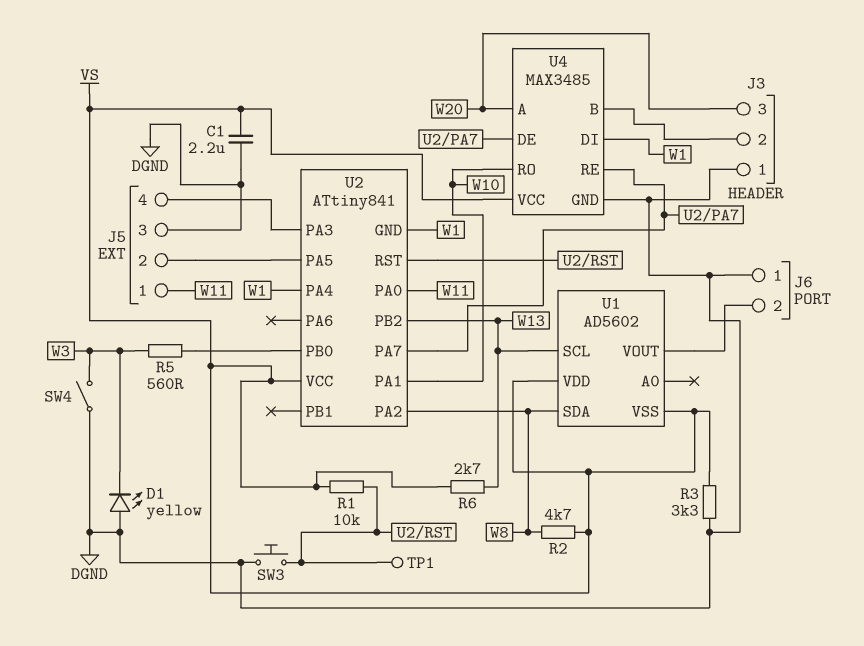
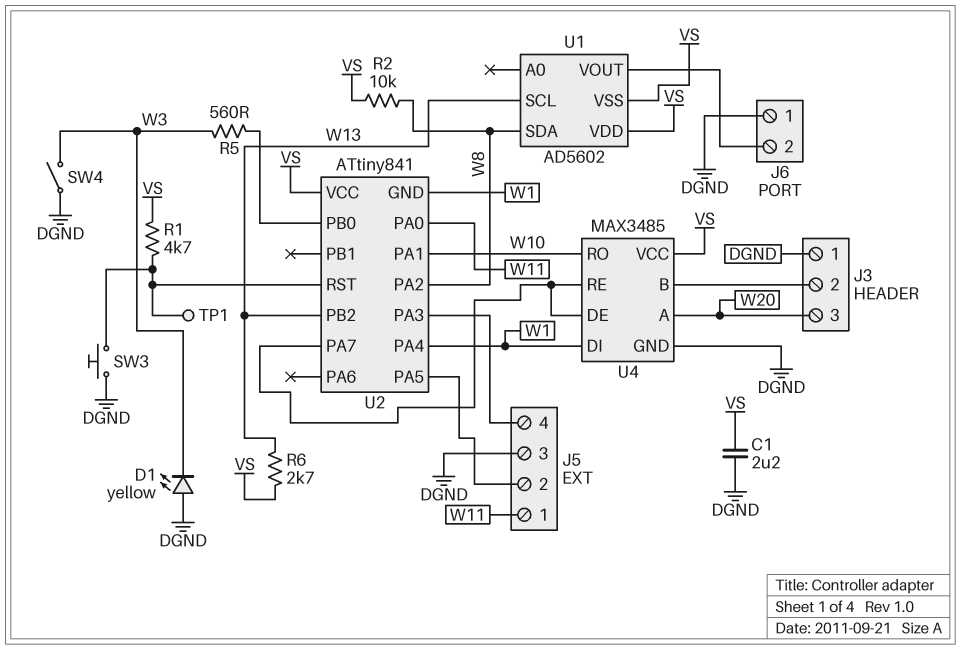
R1: 10k (U2/RST, VS) -> 4.7k (U2/RST, VS)
R2: 4.7k (VS, W8) -> 10k (VS, W8)
R3: 3.3k (DGND, VS) -> none

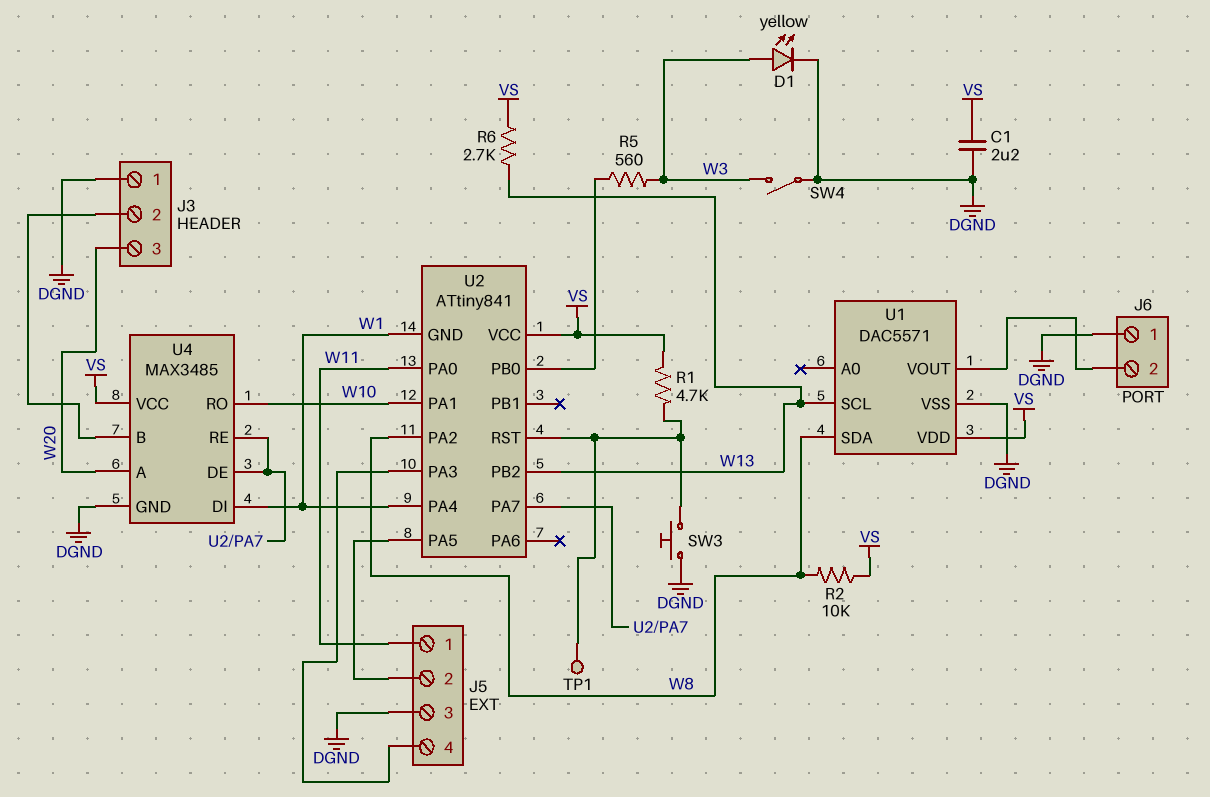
D1: LED yellow (A DGND, K W3) -> LED yellow (A W3, K DGND)
U1: AD5602 -> DAC5571
U1 pin VSS: VS -> DGND

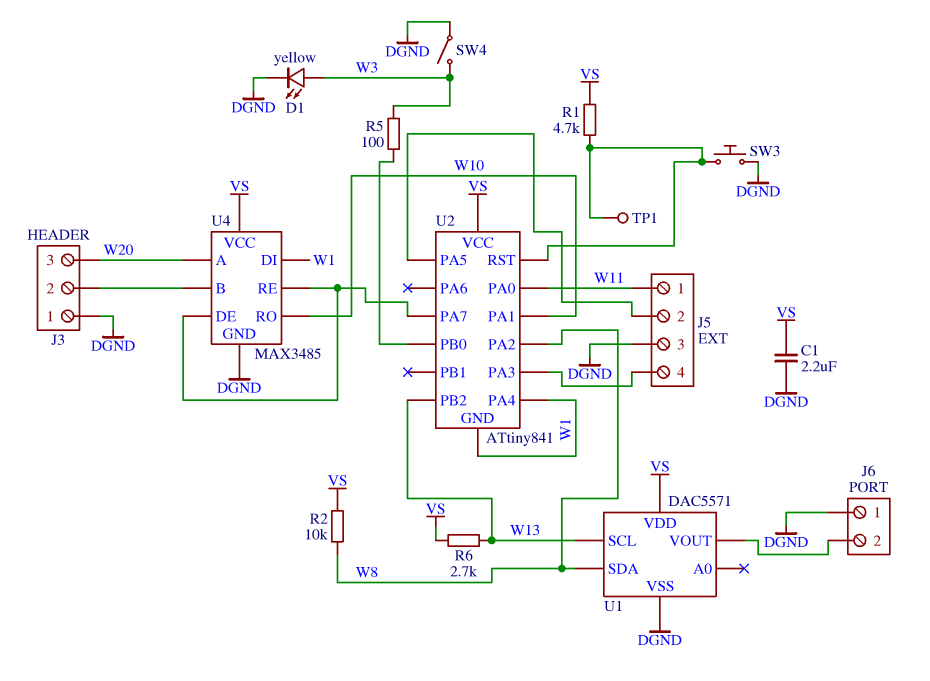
R5: 560 (U2/PB0, W3) -> 100 (U2/PB0, W3)

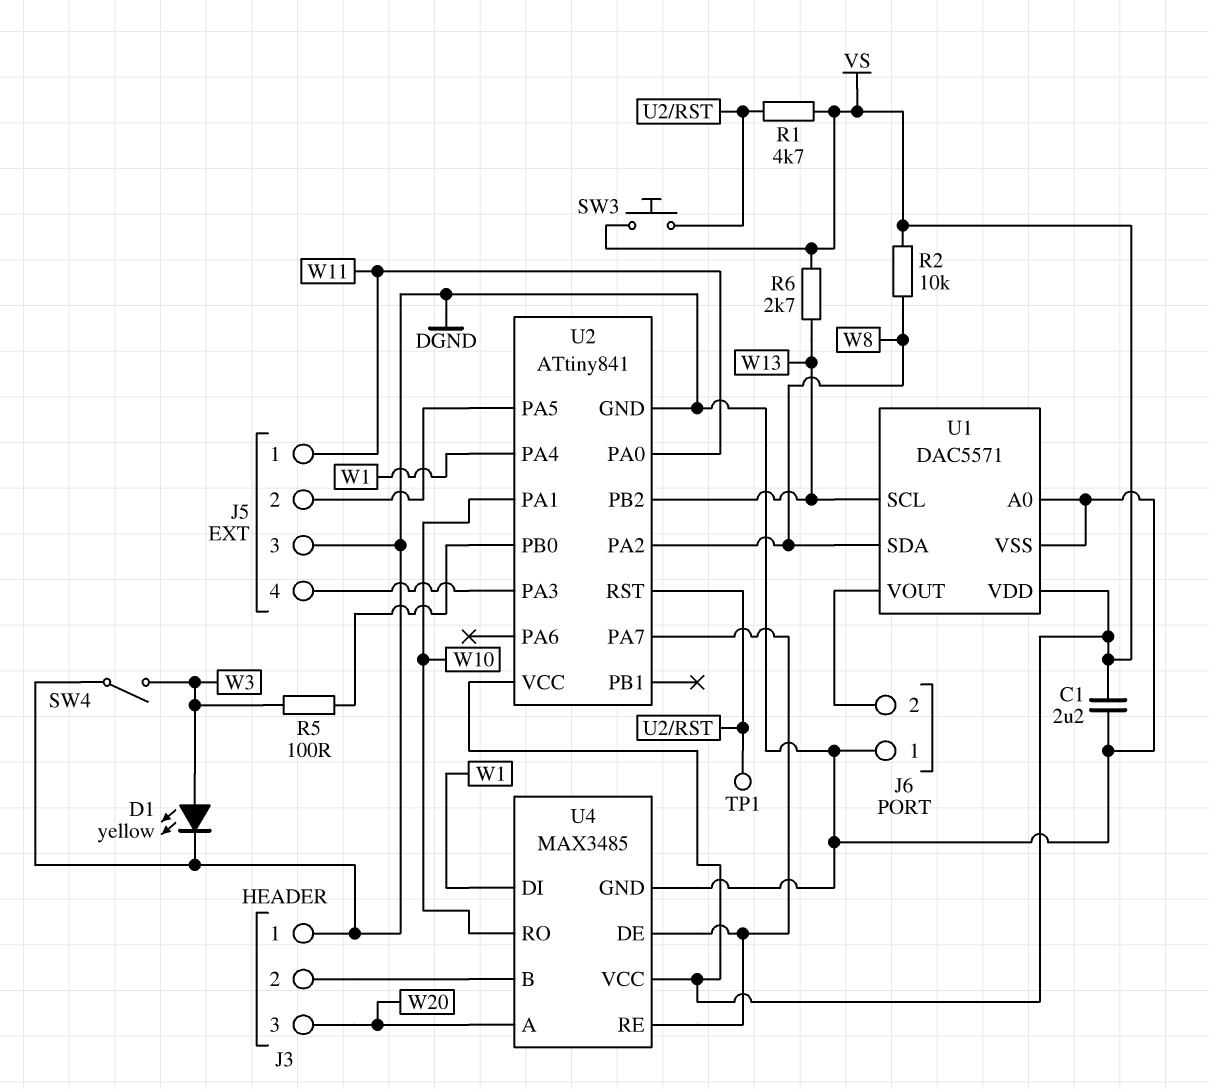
SW3: button (DGND, U2/RST) -> button (U2/RST, VS)
U1 pin A0: none -> DGND
U2 pin GND: W1 -> DGND

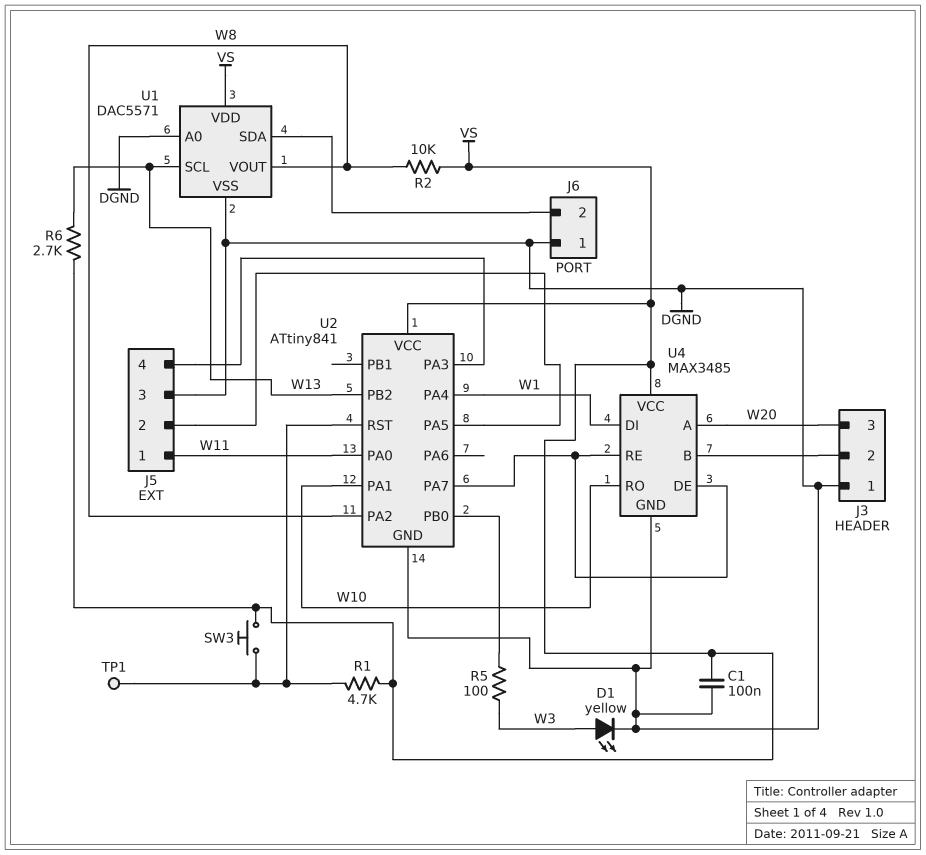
C1: 2.2uF (DGND, VS) -> 100nF (DGND, VS)
SW4: switch (DGND, W3) -> none
U1 pin SDA: W8 -> J6/2
U1 pin VOUT: J6/2 -> W8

▶ _Task to complete_:
Every line from the start of the material through the line holding "U1 pin SDA: W8 -> J6/2" must be returned exactly, and the pictures must not.

▶ _Task output_:
R1: 10k (U2/RST, VS) -> 4.7k (U2/RST, VS)
R2: 4.7k (VS, W8) -> 10k (VS, W8)
R3: 3.3k (DGND, VS) -> none

D1: LED yellow (A DGND, K W3) -> LED yellow (A W3, K DGND)
U1: AD5602 -> DAC5571
U1 pin VSS: VS -> DGND

R5: 560 (U2/PB0, W3) -> 100 (U2/PB0, W3)

SW3: button (DGND, U2/RST) -> button (U2/RST, VS)
U1 pin A0: none -> DGND
U2 pin GND: W1 -> DGND

C1: 2.2uF (DGND, VS) -> 100nF (DGND, VS)
SW4: switch (DGND, W3) -> none
U1 pin SDA: W8 -> J6/2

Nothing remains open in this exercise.